Exercise prompt:
Scan the lines below for "robot" and copy the matches.

Information provided:
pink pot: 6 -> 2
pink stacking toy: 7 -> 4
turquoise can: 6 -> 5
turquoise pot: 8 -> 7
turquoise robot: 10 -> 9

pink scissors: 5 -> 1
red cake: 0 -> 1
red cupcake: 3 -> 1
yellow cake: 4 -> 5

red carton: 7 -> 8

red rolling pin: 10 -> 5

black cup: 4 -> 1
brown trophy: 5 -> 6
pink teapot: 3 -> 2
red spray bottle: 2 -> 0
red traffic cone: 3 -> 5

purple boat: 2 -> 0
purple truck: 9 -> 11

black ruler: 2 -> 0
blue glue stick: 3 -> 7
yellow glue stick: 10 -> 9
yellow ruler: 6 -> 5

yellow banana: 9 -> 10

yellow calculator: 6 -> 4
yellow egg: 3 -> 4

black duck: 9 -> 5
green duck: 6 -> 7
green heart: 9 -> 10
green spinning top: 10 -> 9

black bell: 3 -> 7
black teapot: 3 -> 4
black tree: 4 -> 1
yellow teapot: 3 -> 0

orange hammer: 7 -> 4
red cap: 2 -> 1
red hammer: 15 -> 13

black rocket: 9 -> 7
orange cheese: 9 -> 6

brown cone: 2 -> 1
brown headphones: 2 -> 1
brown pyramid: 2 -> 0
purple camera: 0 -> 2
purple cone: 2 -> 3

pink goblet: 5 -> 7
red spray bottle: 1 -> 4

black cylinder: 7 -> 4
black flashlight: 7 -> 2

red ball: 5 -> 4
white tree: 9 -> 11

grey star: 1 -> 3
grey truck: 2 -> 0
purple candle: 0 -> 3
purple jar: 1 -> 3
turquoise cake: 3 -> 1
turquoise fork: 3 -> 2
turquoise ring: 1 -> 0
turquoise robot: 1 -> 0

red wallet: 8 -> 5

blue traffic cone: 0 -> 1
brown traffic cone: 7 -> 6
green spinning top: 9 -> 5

Your response:
turquoise robot: 10 -> 9
turquoise robot: 1 -> 0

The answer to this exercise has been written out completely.